What is being asked >> Every line holding "flashlight" should be copied from the records below.

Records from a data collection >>
════════

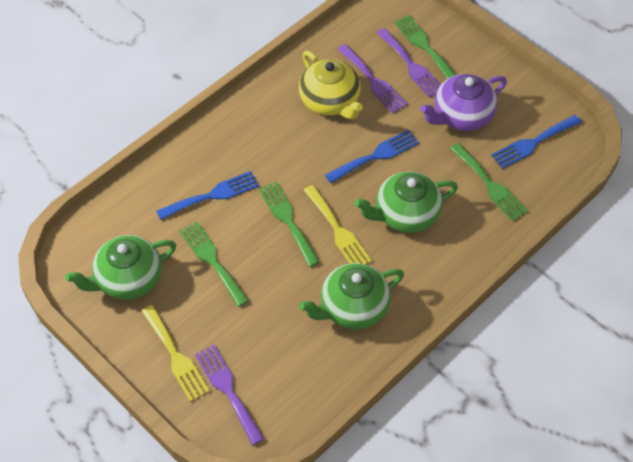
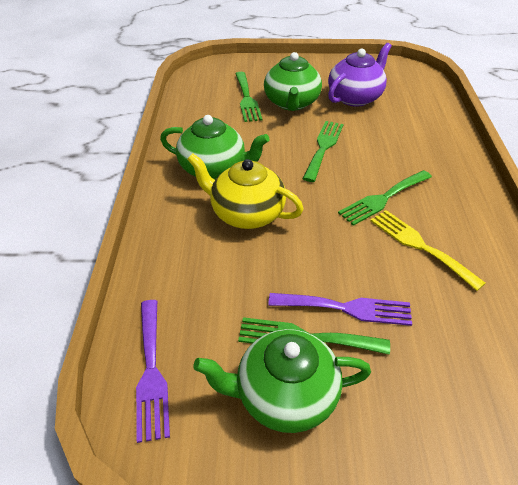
blue fork: 3 -> 0
purple fork: 3 -> 2
yellow fork: 2 -> 1

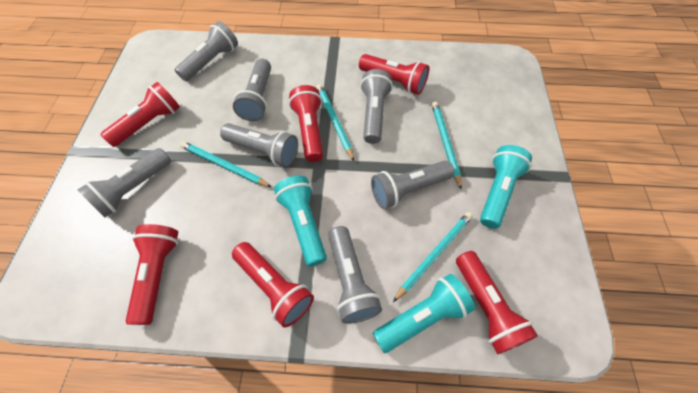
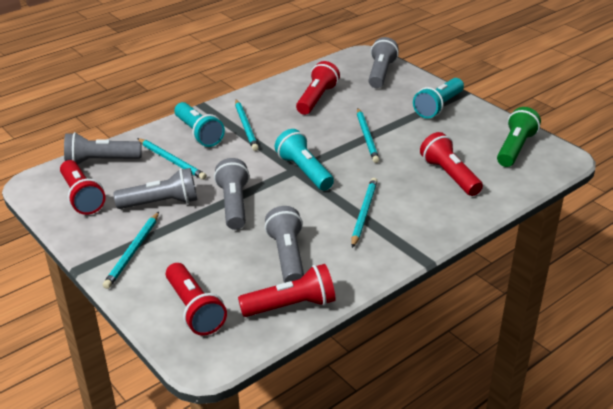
green flashlight: 0 -> 1
grey flashlight: 7 -> 5
red flashlight: 6 -> 5
turquoise pencil: 4 -> 5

════════

Solved problem >>
green flashlight: 0 -> 1
grey flashlight: 7 -> 5
red flashlight: 6 -> 5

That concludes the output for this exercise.